▶ **TRY IT**
In the entries below, find each line with the string "purple" and copy it.

▶ **RECORD SET**
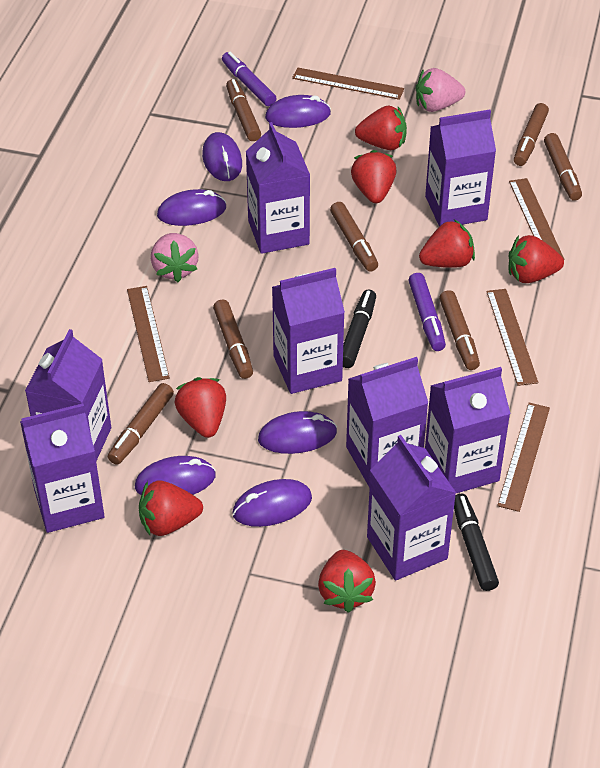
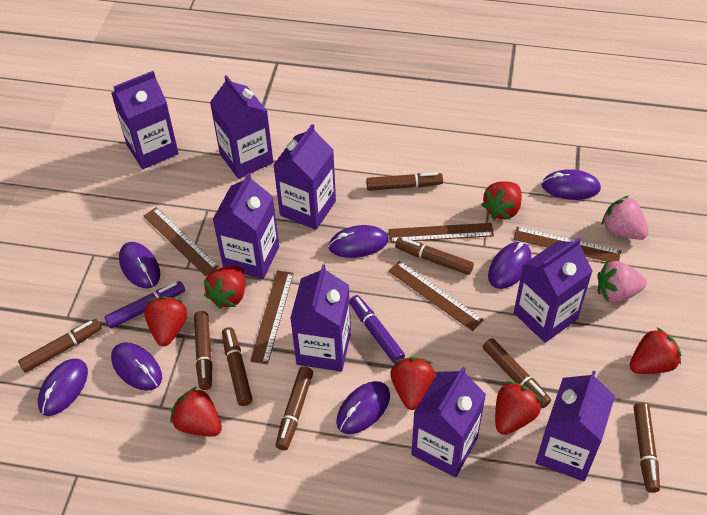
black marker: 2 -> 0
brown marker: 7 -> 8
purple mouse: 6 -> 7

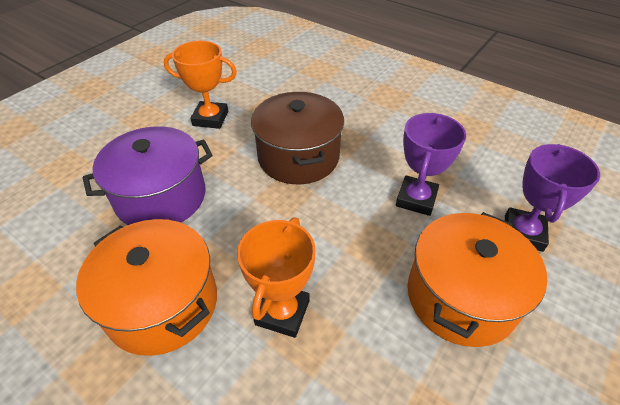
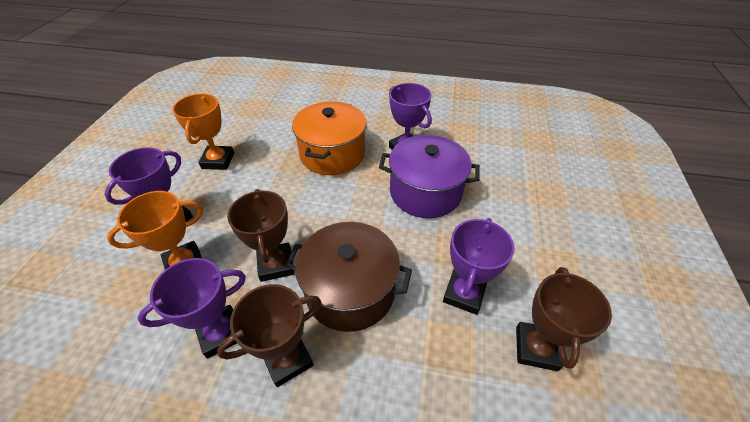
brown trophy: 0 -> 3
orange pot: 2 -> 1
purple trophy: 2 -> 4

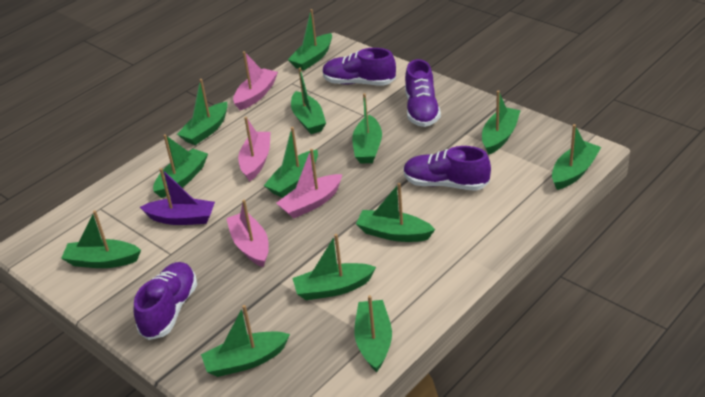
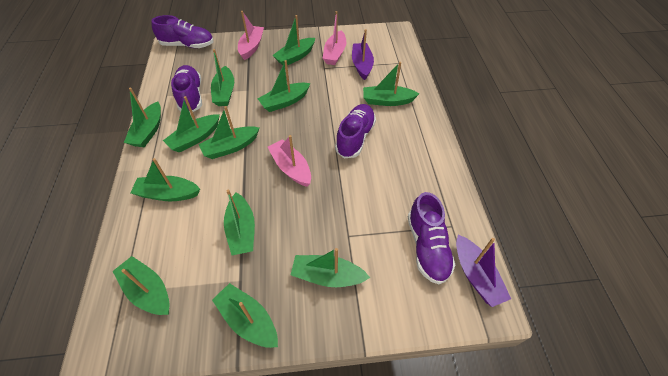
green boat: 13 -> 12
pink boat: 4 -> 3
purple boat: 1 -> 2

▶ **THE COMPLETED TASK**
purple mouse: 6 -> 7
purple trophy: 2 -> 4
purple boat: 1 -> 2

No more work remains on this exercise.